= What needs to be done =
Could you repeat every entry below word for word, leaving out the pictures?

Data excerpts START

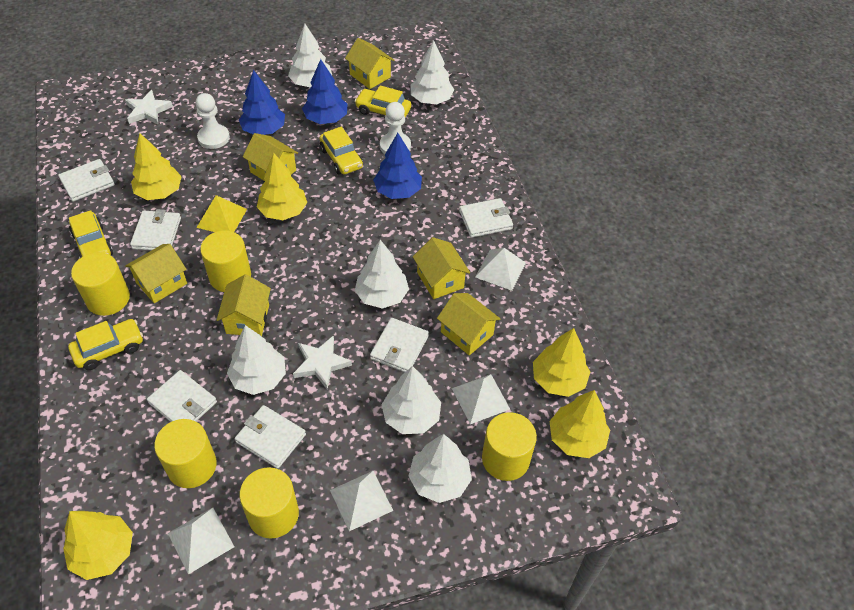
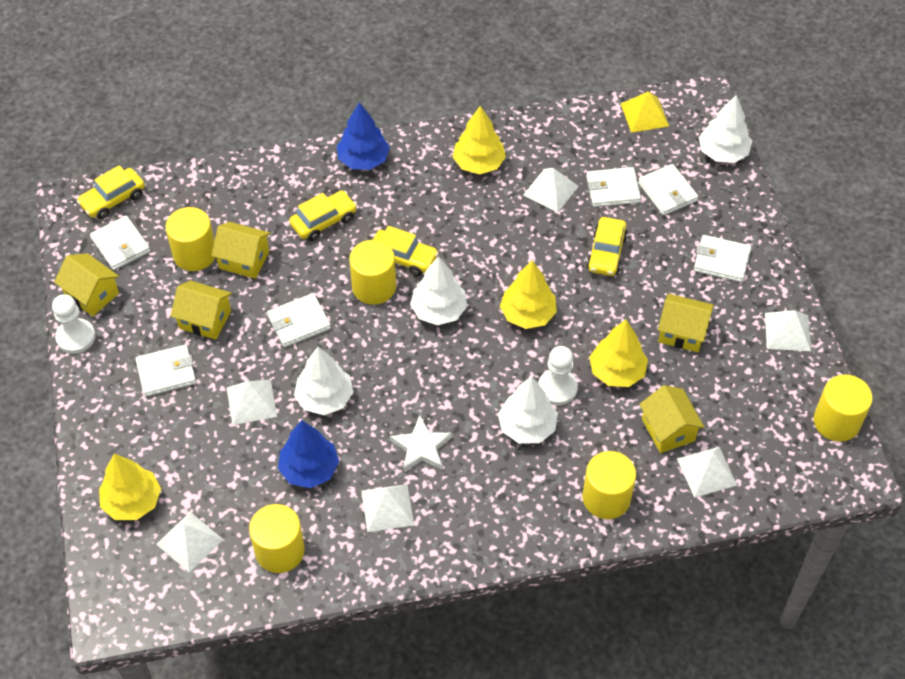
blue tree: 3 -> 2
white pyramid: 4 -> 6
white star: 2 -> 1
white tree: 6 -> 4
yellow house: 6 -> 5
yellow tree: 5 -> 4

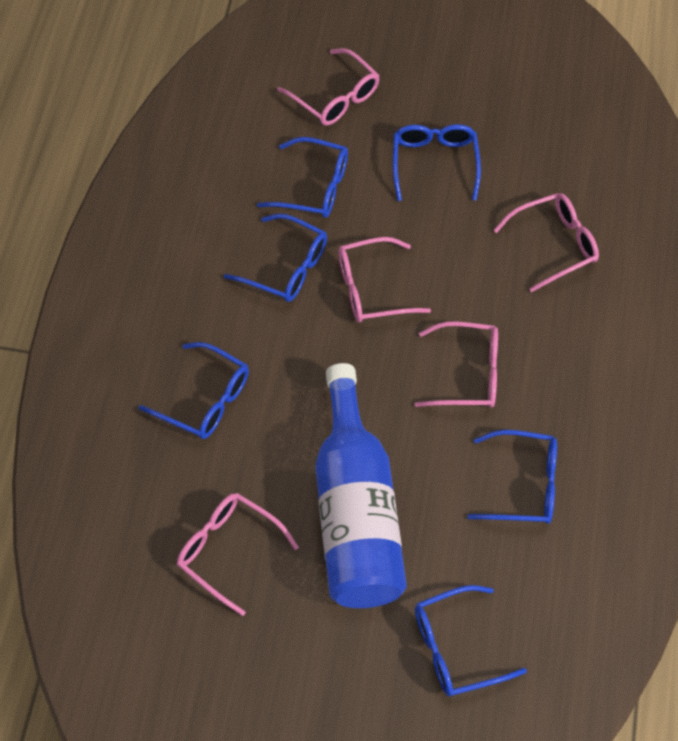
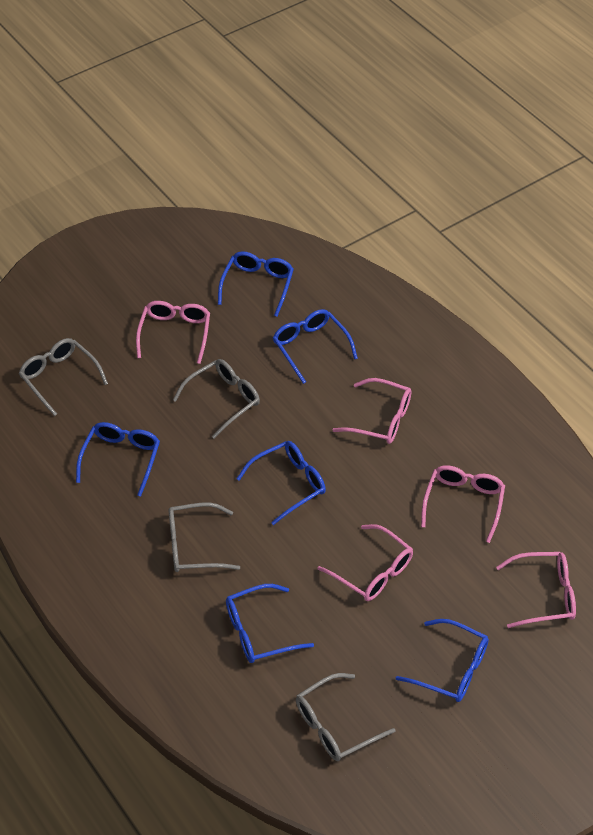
blue bottle: 1 -> 0
grey glasses: 0 -> 4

Data excerpts END

= Response box =
blue tree: 3 -> 2
white pyramid: 4 -> 6
white star: 2 -> 1
white tree: 6 -> 4
yellow house: 6 -> 5
yellow tree: 5 -> 4

blue bottle: 1 -> 0
grey glasses: 0 -> 4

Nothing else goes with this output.